**About this exercise:** Copy every line of the data in which the word "morado" occurs.

**Task material:**

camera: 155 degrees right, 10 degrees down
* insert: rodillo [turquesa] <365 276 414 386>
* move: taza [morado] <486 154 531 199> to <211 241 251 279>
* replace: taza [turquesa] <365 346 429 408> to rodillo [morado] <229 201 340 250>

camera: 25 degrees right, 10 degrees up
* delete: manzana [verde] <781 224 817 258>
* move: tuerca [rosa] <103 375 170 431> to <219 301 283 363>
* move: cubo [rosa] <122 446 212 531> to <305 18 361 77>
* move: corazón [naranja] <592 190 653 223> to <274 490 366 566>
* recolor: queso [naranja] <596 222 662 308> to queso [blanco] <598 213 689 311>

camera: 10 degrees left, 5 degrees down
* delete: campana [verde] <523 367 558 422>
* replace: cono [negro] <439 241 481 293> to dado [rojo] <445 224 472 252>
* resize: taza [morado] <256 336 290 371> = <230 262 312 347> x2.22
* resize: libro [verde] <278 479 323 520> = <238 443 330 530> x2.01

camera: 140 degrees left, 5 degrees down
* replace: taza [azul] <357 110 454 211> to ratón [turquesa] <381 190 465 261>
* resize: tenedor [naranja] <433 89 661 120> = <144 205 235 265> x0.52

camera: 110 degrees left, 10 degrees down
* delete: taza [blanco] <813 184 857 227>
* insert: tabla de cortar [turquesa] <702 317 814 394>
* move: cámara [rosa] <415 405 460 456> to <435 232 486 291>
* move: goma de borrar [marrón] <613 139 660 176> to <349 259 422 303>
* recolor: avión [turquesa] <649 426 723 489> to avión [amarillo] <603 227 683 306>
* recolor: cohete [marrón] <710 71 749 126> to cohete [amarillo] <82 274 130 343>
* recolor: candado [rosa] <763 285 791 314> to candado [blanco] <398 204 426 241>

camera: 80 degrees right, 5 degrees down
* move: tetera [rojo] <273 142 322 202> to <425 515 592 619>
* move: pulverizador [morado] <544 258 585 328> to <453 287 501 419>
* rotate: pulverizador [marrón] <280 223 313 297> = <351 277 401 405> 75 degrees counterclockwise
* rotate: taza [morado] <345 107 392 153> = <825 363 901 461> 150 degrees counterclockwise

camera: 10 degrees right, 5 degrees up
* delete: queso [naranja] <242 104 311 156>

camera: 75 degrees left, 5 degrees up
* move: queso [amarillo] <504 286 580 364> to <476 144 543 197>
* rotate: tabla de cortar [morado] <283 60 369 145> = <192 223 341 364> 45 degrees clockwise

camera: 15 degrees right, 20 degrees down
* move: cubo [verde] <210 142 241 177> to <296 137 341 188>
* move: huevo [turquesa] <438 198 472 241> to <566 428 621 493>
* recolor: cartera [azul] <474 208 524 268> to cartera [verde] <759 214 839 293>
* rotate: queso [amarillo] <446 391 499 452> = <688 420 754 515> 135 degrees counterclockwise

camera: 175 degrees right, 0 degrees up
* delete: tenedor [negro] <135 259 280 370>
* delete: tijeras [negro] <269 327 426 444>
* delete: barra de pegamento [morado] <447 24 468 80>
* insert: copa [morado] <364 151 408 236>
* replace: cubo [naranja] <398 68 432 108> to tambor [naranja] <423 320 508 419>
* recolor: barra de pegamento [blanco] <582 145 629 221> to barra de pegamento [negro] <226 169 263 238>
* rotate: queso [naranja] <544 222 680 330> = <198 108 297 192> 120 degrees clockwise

**Written reply:**
* move: taza [morado] <486 154 531 199> to <211 241 251 279>
* replace: taza [turquesa] <365 346 429 408> to rodillo [morado] <229 201 340 250>
* resize: taza [morado] <256 336 290 371> = <230 262 312 347> x2.22
* move: pulverizador [morado] <544 258 585 328> to <453 287 501 419>
* rotate: taza [morado] <345 107 392 153> = <825 363 901 461> 150 degrees counterclockwise
* rotate: tabla de cortar [morado] <283 60 369 145> = <192 223 341 364> 45 degrees clockwise
* delete: barra de pegamento [morado] <447 24 468 80>
* insert: copa [morado] <364 151 408 236>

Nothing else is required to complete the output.